Every line below that holds the string "circle" should be copied out.

# DATASET EXCERPTS:
================================
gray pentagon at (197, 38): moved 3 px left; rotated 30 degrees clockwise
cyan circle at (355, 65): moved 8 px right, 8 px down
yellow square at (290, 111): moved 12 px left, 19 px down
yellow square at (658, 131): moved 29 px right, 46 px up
================================
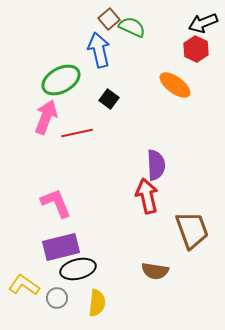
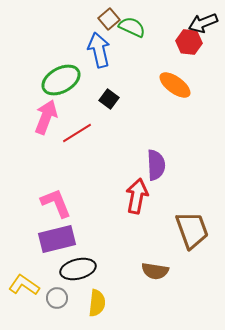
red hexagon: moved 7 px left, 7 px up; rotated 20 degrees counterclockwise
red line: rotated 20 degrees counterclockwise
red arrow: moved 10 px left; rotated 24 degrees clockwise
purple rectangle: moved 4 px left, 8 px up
================================
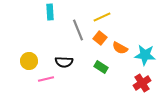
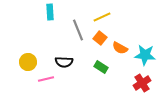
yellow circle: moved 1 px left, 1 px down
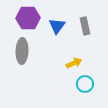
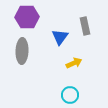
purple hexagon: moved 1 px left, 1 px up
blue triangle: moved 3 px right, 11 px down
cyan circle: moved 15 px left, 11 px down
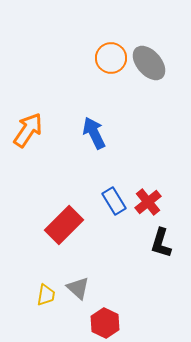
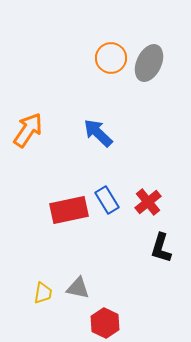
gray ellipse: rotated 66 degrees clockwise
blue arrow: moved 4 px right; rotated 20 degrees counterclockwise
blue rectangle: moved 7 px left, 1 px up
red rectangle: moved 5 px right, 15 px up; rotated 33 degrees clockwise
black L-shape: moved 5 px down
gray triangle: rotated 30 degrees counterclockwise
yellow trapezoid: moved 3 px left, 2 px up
================================
# WRITTEN ANSWER:
cyan circle at (355, 65): moved 8 px right, 8 px down
yellow circle: moved 1 px left, 1 px down
cyan circle: moved 15 px left, 11 px down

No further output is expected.